Stored items from a collection:

···

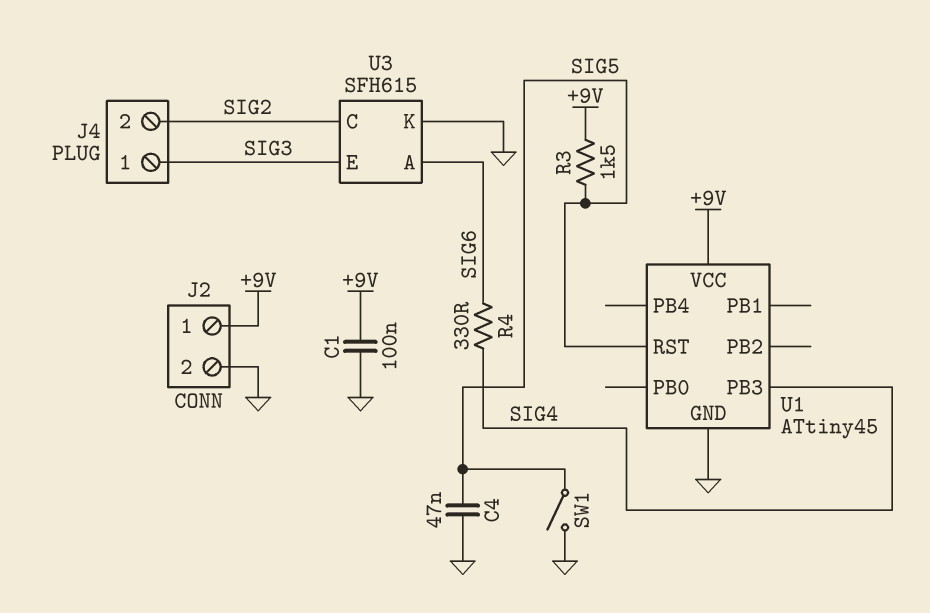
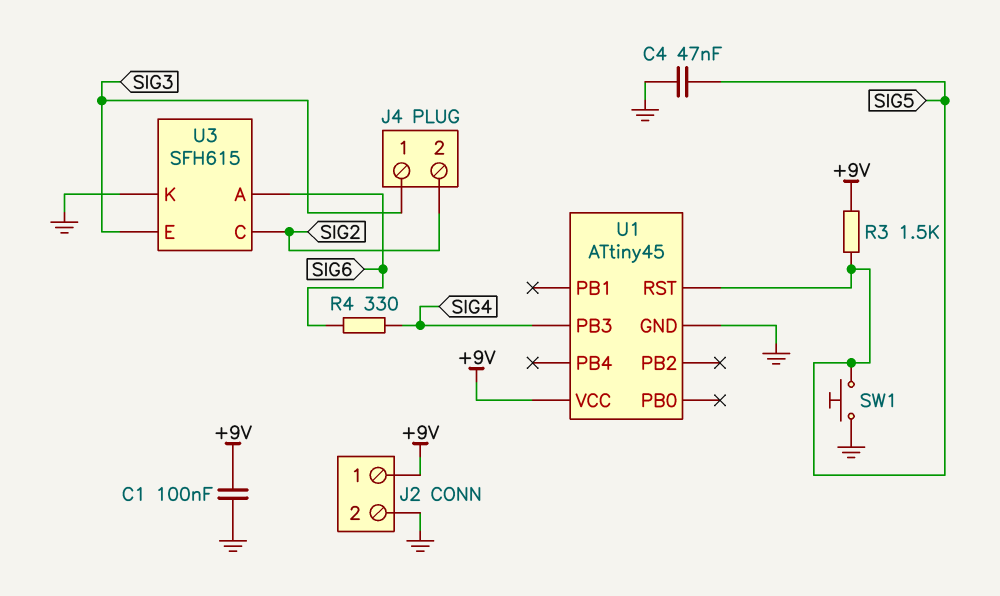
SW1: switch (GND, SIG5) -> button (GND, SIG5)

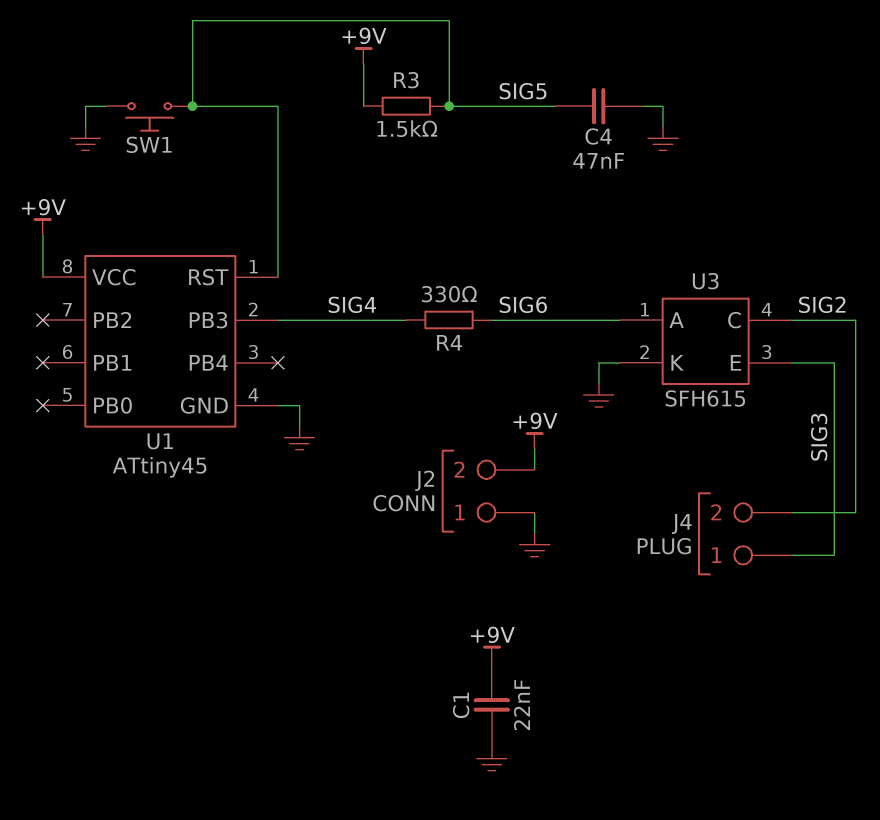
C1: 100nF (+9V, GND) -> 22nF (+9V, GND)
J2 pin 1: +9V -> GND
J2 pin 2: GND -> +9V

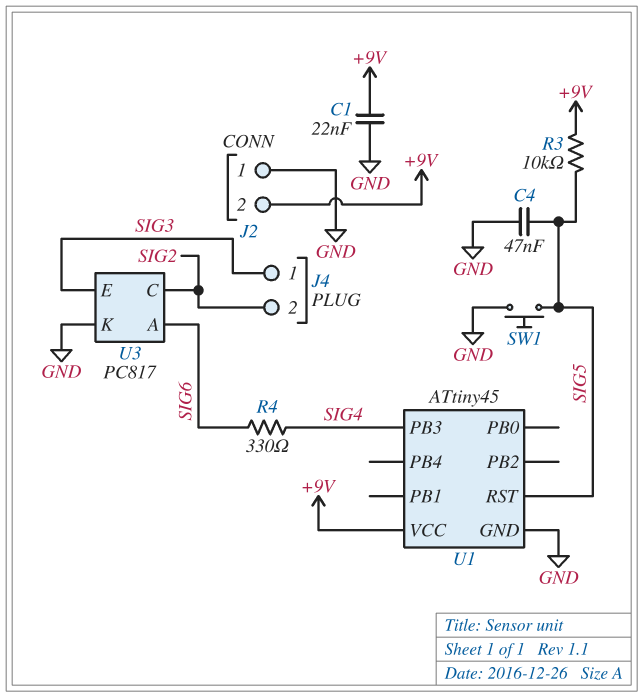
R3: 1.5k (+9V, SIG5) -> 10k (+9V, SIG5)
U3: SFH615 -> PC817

···

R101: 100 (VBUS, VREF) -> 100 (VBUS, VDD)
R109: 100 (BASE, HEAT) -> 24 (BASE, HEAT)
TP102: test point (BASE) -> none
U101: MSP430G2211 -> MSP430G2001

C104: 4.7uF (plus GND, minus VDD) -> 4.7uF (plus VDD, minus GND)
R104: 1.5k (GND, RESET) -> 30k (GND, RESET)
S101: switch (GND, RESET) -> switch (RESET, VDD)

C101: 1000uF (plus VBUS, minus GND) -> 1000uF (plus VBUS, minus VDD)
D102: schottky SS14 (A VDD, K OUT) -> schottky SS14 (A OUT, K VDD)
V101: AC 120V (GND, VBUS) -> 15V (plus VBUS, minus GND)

···

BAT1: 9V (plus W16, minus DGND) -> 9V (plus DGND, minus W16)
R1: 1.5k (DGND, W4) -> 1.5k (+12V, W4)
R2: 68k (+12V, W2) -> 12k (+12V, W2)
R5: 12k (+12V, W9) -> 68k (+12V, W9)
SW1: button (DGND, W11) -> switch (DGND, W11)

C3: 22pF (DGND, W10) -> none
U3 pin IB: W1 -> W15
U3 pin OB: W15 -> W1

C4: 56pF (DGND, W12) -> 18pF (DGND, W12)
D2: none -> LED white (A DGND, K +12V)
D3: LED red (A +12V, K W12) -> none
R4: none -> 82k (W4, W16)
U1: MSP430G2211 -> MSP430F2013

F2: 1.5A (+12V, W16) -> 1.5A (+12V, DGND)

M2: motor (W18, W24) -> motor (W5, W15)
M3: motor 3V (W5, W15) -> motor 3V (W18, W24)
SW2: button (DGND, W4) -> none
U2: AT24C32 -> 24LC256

···

The problem:
Those lines of the records above that run from the one containing "SW1: switch (GND, SIG5) -> button (GND, SIG5)" through the one containing "U3: SFH615 -> PC817" should be returned exactly, with no pictures among them.

Solved exercise:
SW1: switch (GND, SIG5) -> button (GND, SIG5)

C1: 100nF (+9V, GND) -> 22nF (+9V, GND)
J2 pin 1: +9V -> GND
J2 pin 2: GND -> +9V

R3: 1.5k (+9V, SIG5) -> 10k (+9V, SIG5)
U3: SFH615 -> PC817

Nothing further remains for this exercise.